* **Work to complete**:
Going through the records that follow, please count the lines with "cactus" in them and give only the count.

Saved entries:
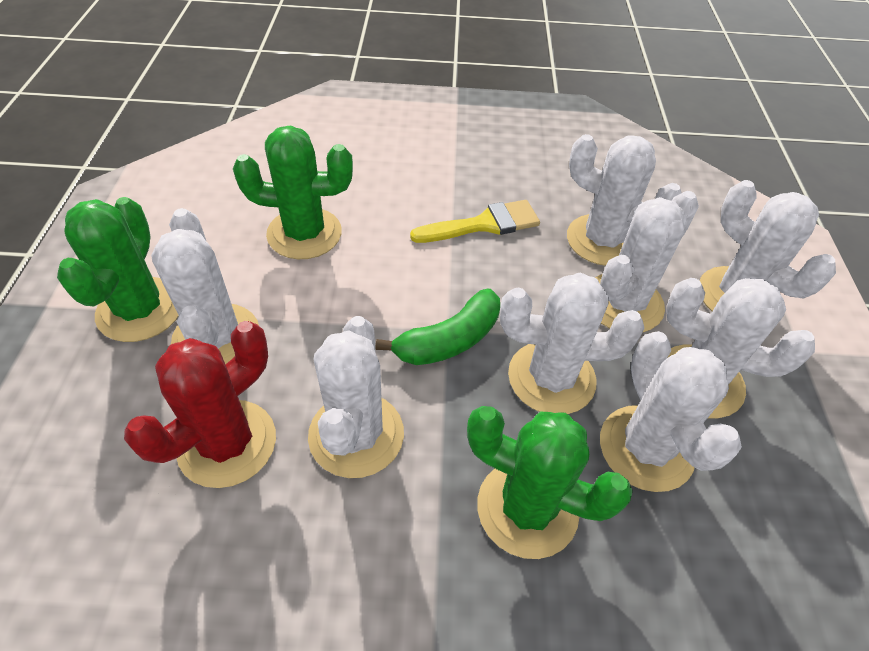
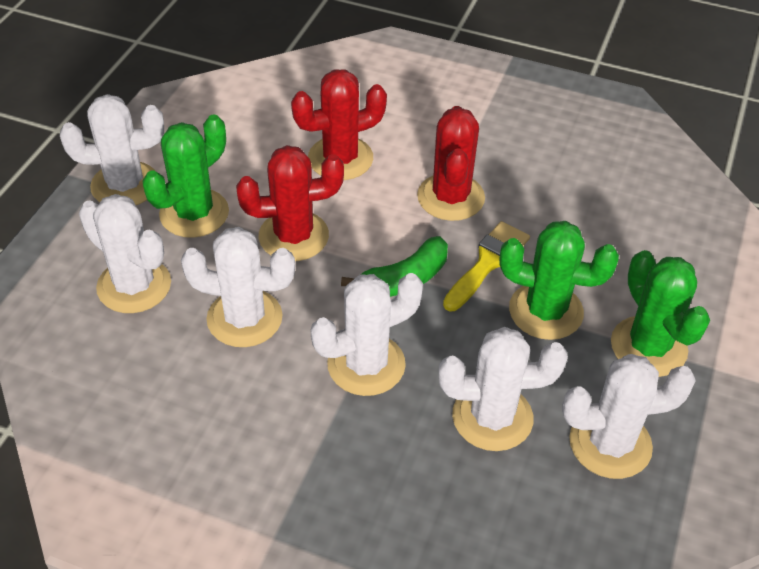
red cactus: [124,321,276,488] = 1 -> [236,145,344,261] [291,69,387,180] [417,106,485,221] = 3
white cactus: [151,208,259,364] [308,316,404,478] [500,273,645,414] [567,134,681,266] [595,191,699,332] [600,331,742,492] [666,278,815,419] [699,180,836,311] = 8 -> [60,94,164,205] [79,194,171,313] [181,227,295,347] [311,273,423,396] [438,327,568,451] [562,354,696,479] = 6

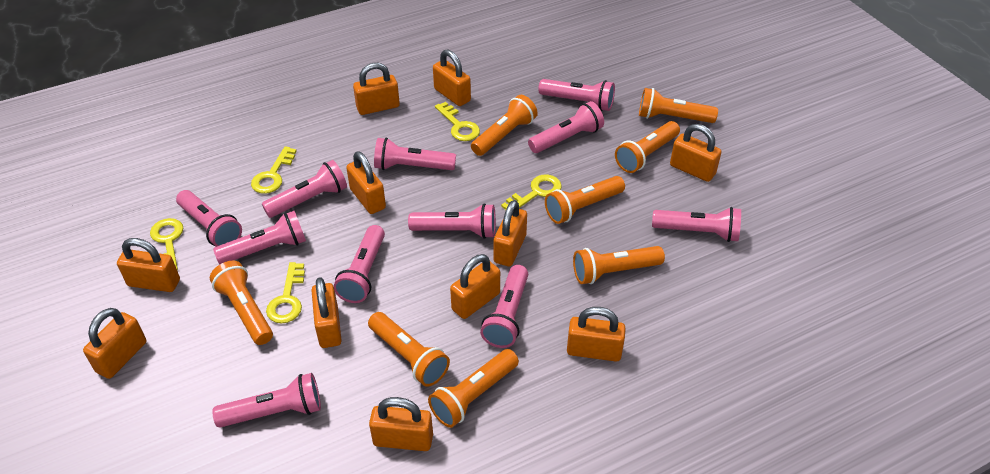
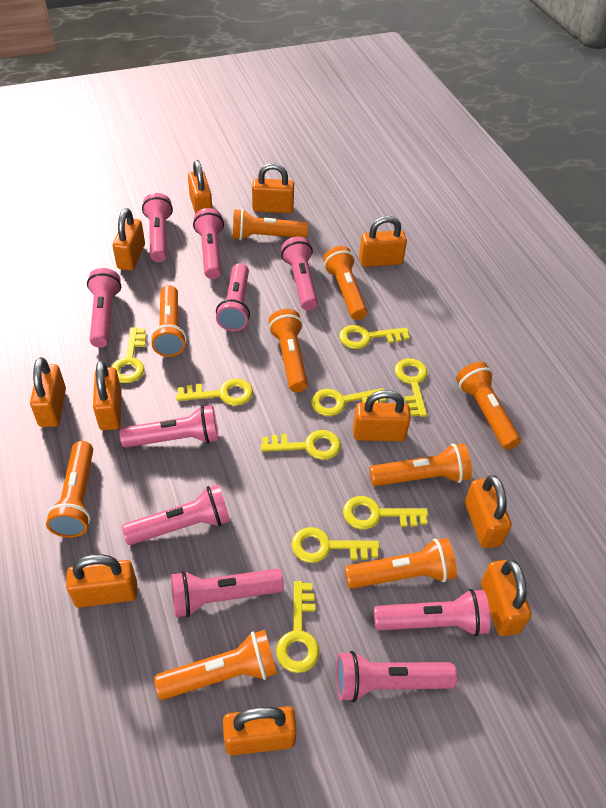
orange flashlight: [210,261,273,345] [368,312,450,387] [428,349,519,428] [471,95,538,156] [545,176,625,224] [573,246,665,284] [615,121,680,173] [639,88,718,123] = 8 -> [46,441,93,538] [151,285,187,357] [154,630,277,700] [233,209,308,240] [269,309,308,392] [323,246,367,320] [345,538,457,589] [370,443,472,486] [456,362,521,450] = 9
pink flashlight: [176,190,242,247] [212,373,321,428] [213,211,306,264] [262,160,347,218] [334,225,385,303] [374,137,456,170] [408,203,496,239] [480,265,528,348] [528,101,604,153] [538,79,615,111] [652,207,741,242] = 11 -> [87,268,121,348] [119,405,219,448] [122,484,230,545] [142,193,173,262] [171,569,284,617] [193,208,224,279] [216,263,250,331] [281,237,318,310] [336,651,457,702] [374,589,490,636] = 10
yellow key: [150,218,183,270] [251,146,296,194] [266,262,305,324] [435,102,480,141] [501,174,562,210] = 5 -> [112,327,146,383] [176,379,253,406] [261,430,341,460] [276,581,319,673] [291,527,380,563] [311,388,386,416] [339,325,409,349] [343,496,428,529] [395,358,428,417] = 9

* **Solution to the problem**:
2